- Directions for this task -
Give the records below again in full, exactly as written, but without any images.

[Available data]

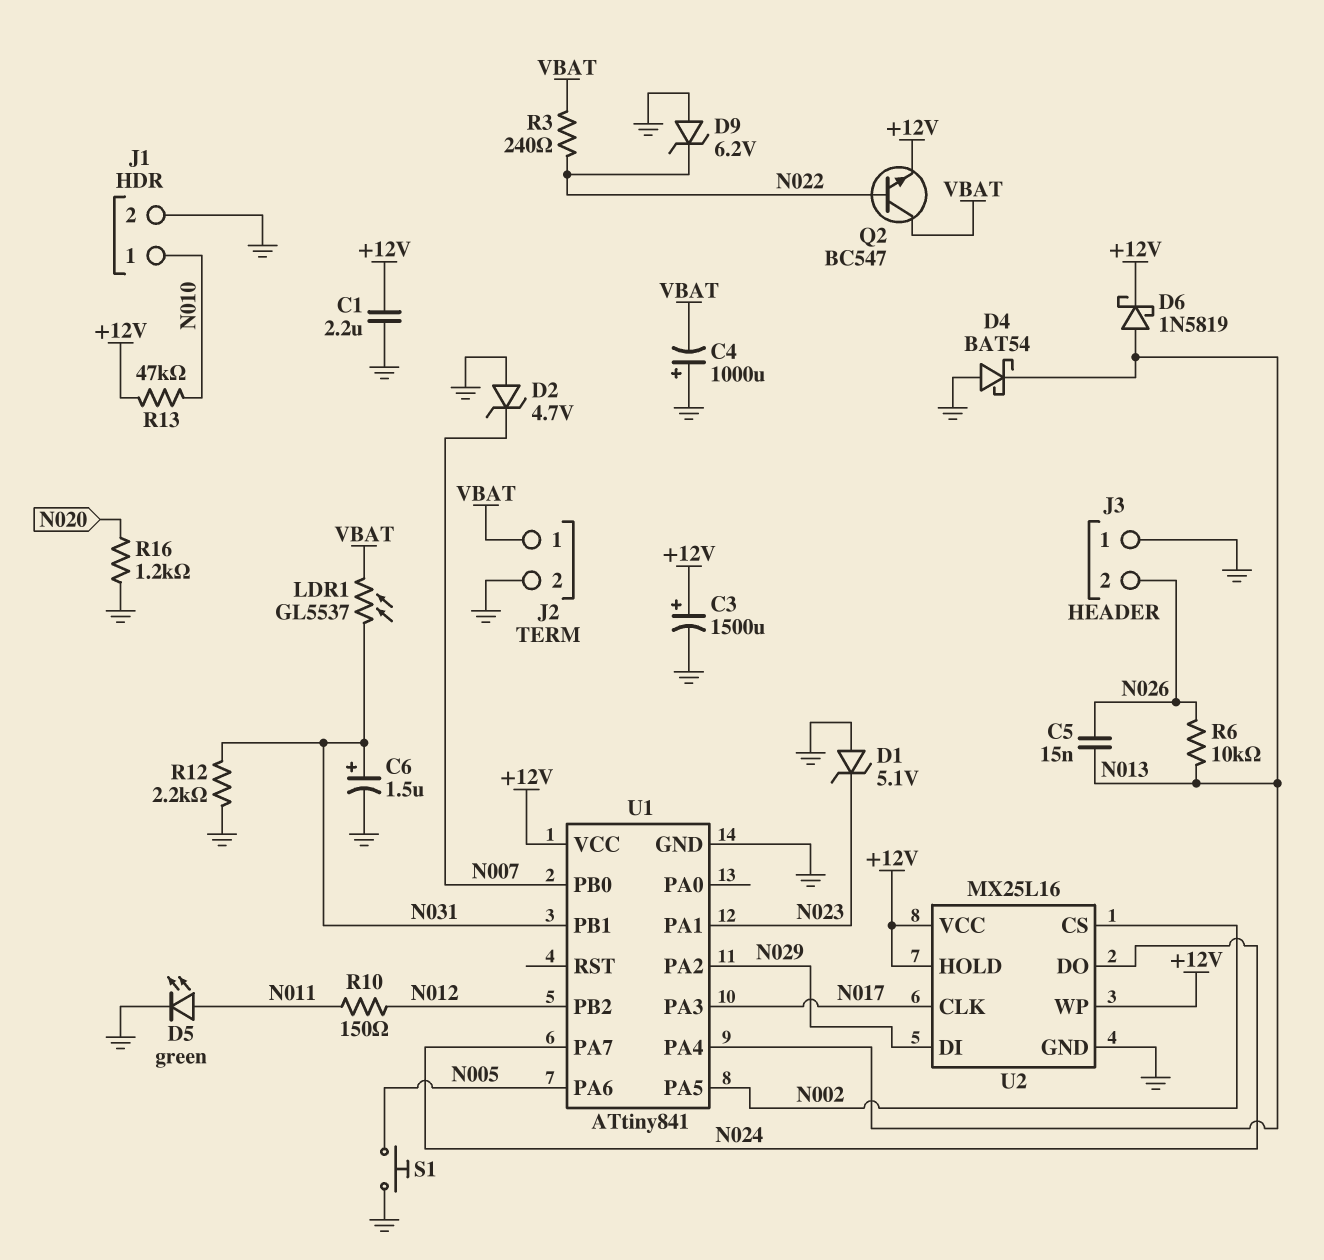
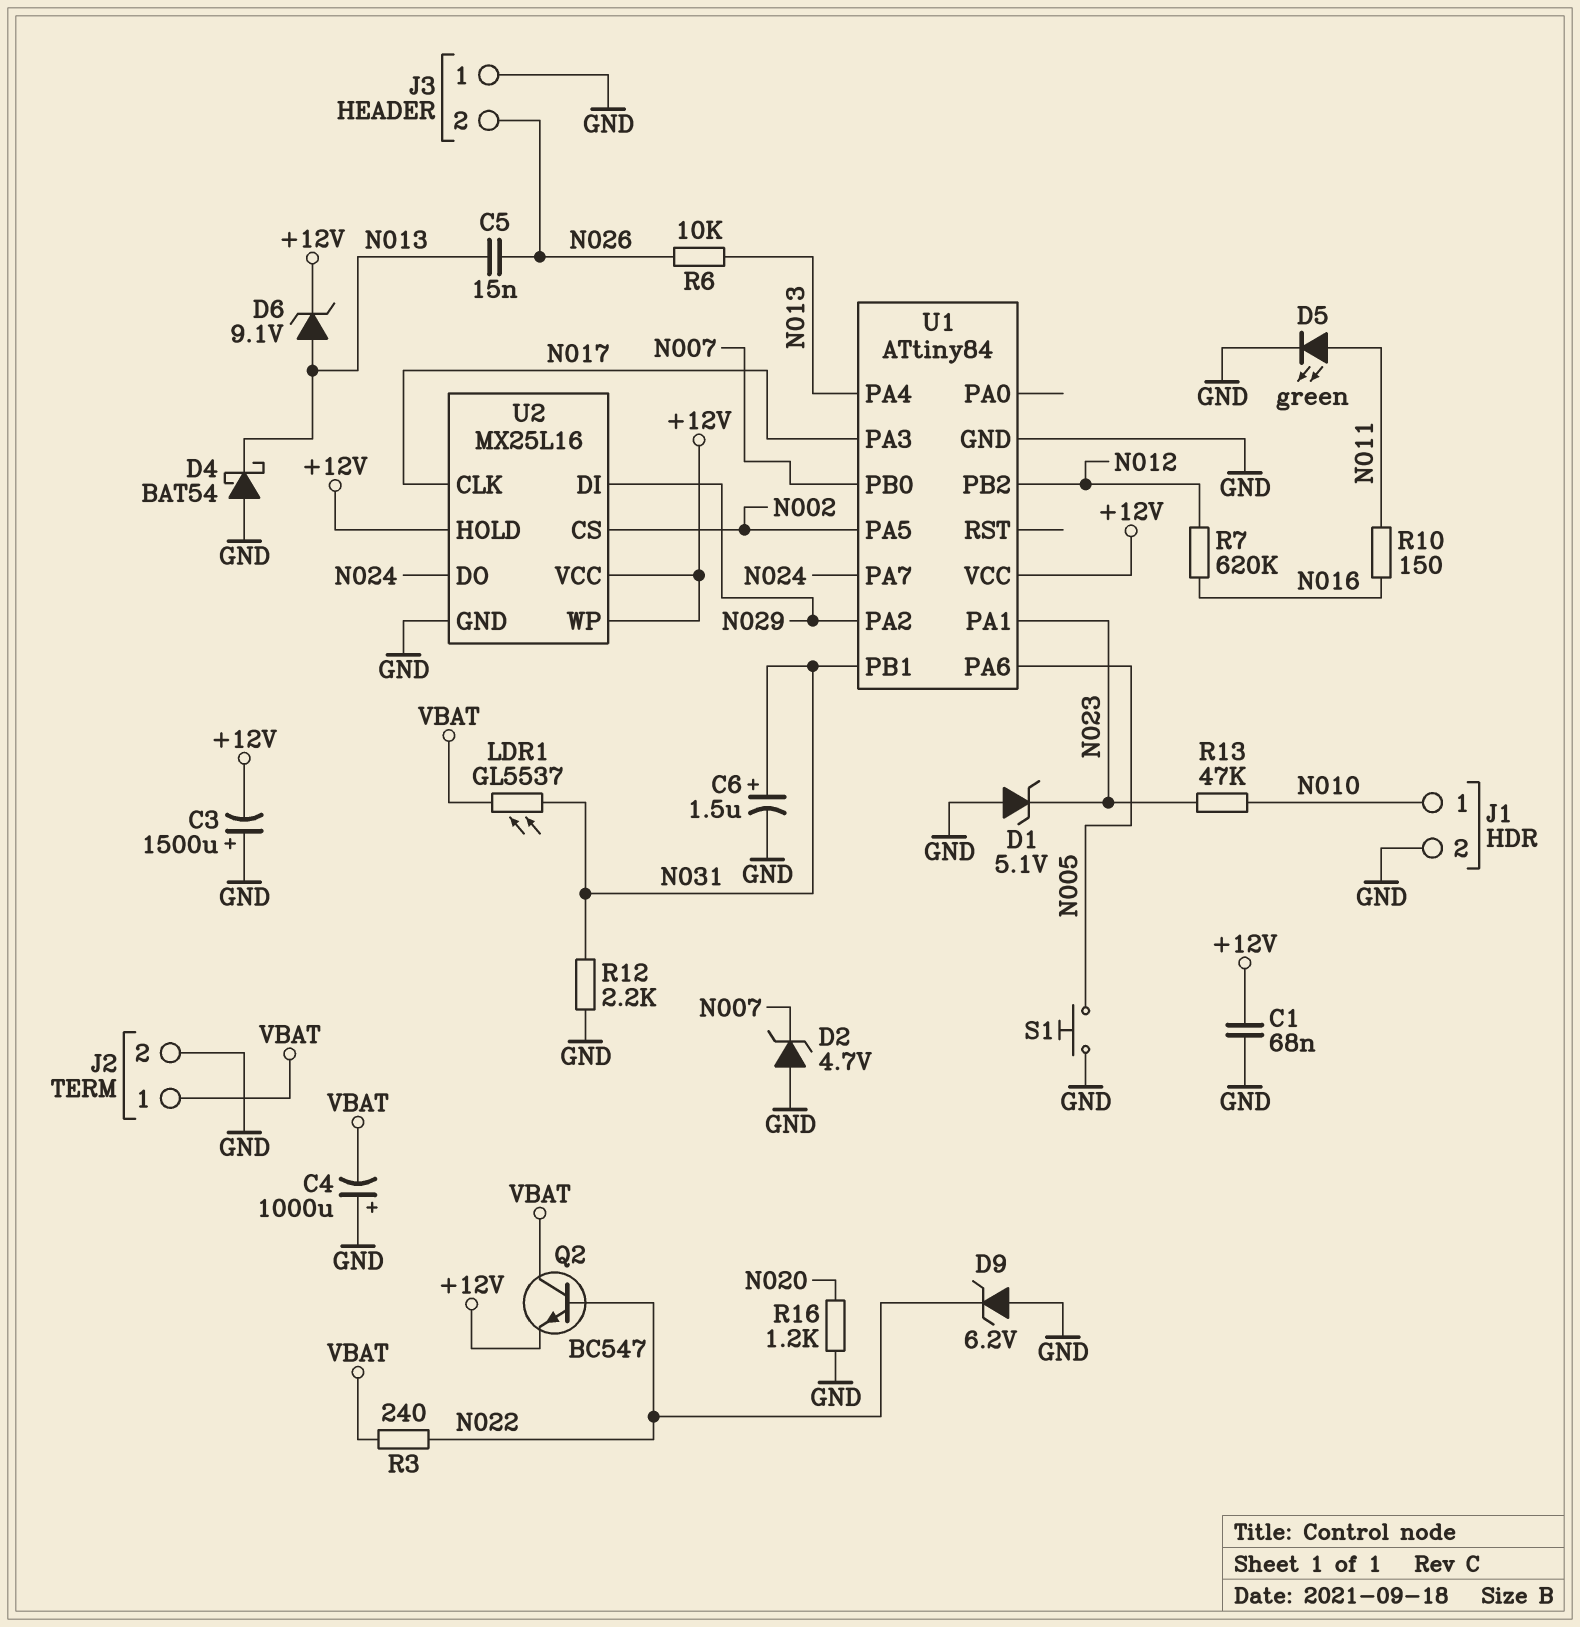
C1: 2.2uF (+12V, GND) -> 68nF (+12V, GND)
C3: 1500uF (plus +12V, minus GND) -> 1500uF (plus GND, minus +12V)
D6: schottky 1N5819 (A N013, K +12V) -> zener 9.1V (A N013, K +12V)
R7: none -> 620k (N012, N016)
R10: 150 (N011, N012) -> 150 (N011, N016)
R13: 47k (+12V, N010) -> 47k (N010, N023)
U1: ATtiny841 -> ATtiny84

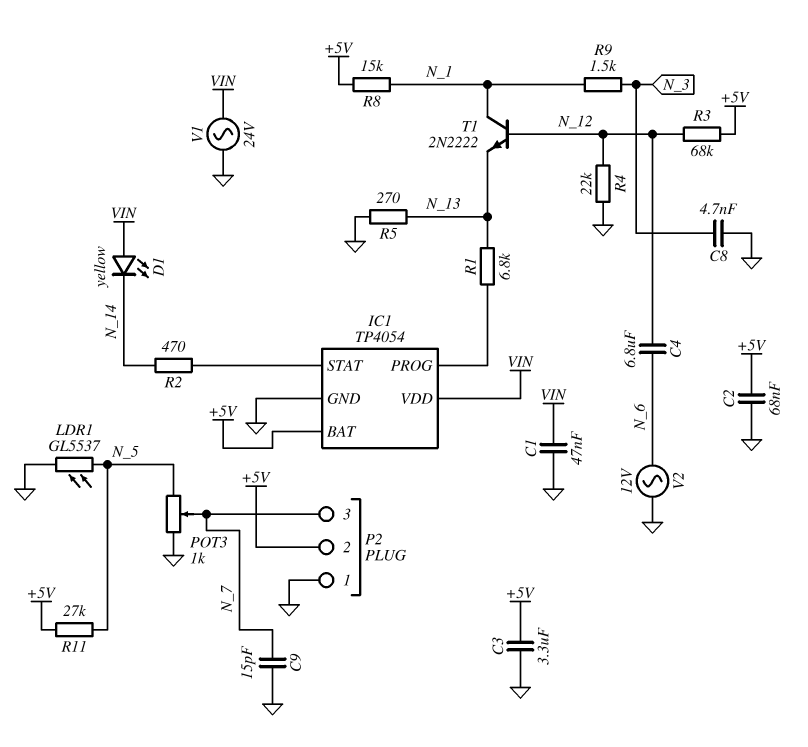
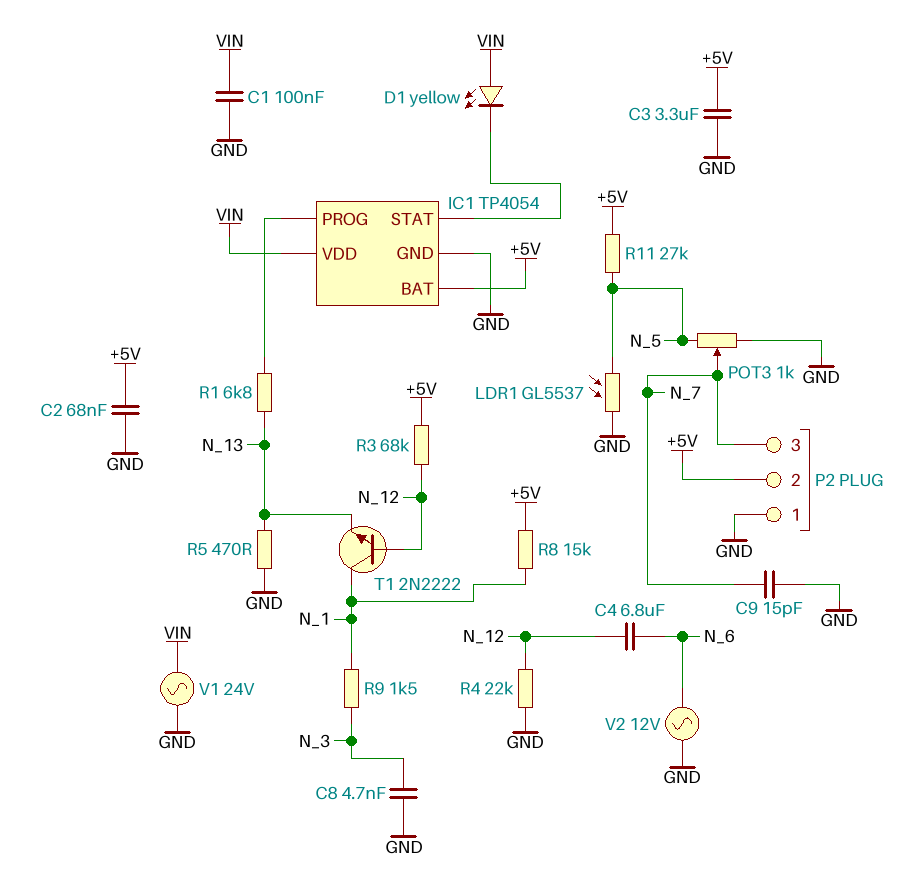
C1: 47nF (GND, VIN) -> 100nF (GND, VIN)
D1: LED yellow (A VIN, K N_14) -> LED yellow (A VIN, K IC1/STAT)
R2: 470 (IC1/STAT, N_14) -> none
R5: 270 (GND, N_13) -> 470 (GND, N_13)

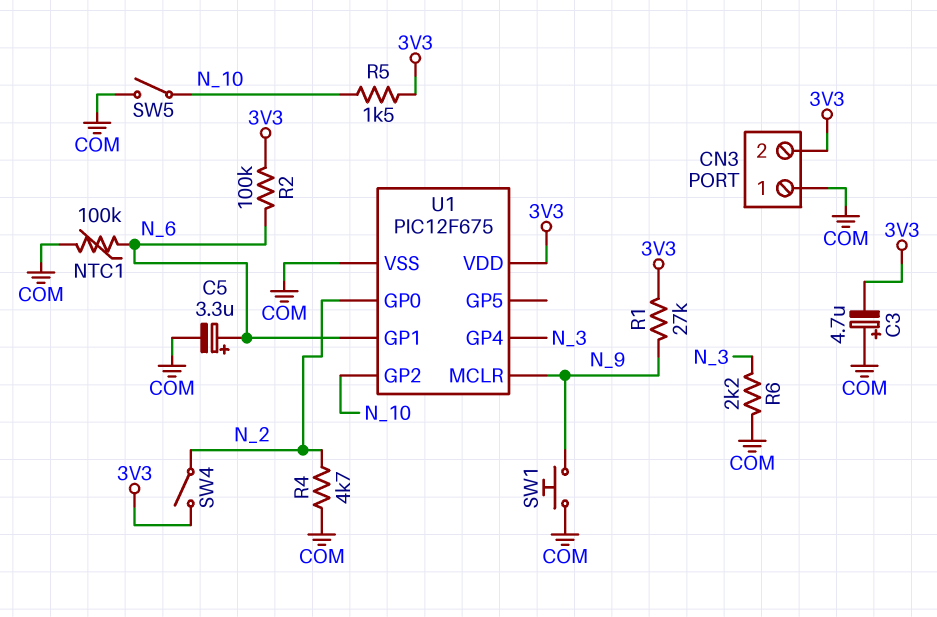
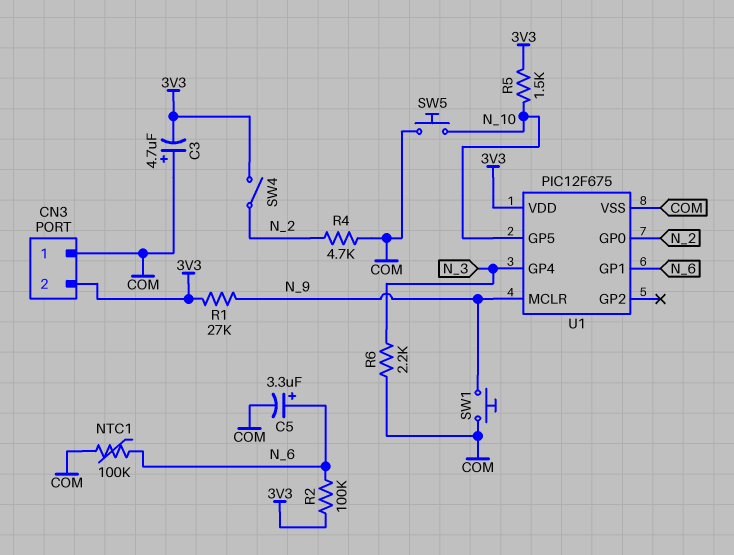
SW5: switch (COM, N_10) -> button (COM, N_10)
U1 pin GP2: N_10 -> none
U1 pin GP5: none -> N_10

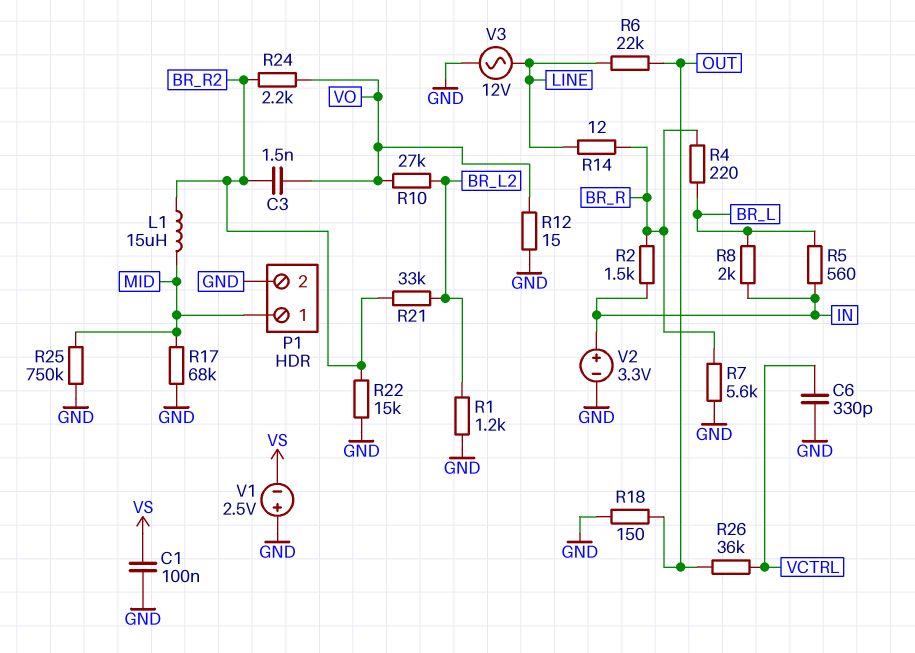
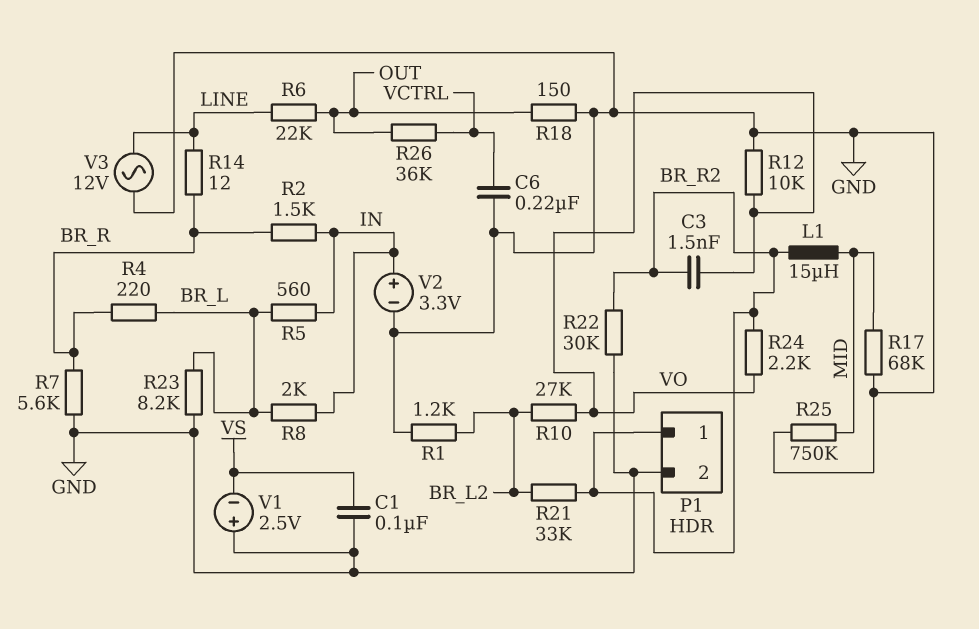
C6: 330pF (GND, VCTRL) -> 220nF (GND, VCTRL)
P1 pin 1: MID -> BR_R2
R12: 15 (GND, VO) -> 10k (GND, VO)
R22: 15k (BR_R2, GND) -> 30k (BR_R2, GND)
R23: none -> 8.2k (BR_L, GND)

[/Available data]

- Expected answer -
C1: 2.2uF (+12V, GND) -> 68nF (+12V, GND)
C3: 1500uF (plus +12V, minus GND) -> 1500uF (plus GND, minus +12V)
D6: schottky 1N5819 (A N013, K +12V) -> zener 9.1V (A N013, K +12V)
R7: none -> 620k (N012, N016)
R10: 150 (N011, N012) -> 150 (N011, N016)
R13: 47k (+12V, N010) -> 47k (N010, N023)
U1: ATtiny841 -> ATtiny84

C1: 47nF (GND, VIN) -> 100nF (GND, VIN)
D1: LED yellow (A VIN, K N_14) -> LED yellow (A VIN, K IC1/STAT)
R2: 470 (IC1/STAT, N_14) -> none
R5: 270 (GND, N_13) -> 470 (GND, N_13)

SW5: switch (COM, N_10) -> button (COM, N_10)
U1 pin GP2: N_10 -> none
U1 pin GP5: none -> N_10

C6: 330pF (GND, VCTRL) -> 220nF (GND, VCTRL)
P1 pin 1: MID -> BR_R2
R12: 15 (GND, VO) -> 10k (GND, VO)
R22: 15k (BR_R2, GND) -> 30k (BR_R2, GND)
R23: none -> 8.2k (BR_L, GND)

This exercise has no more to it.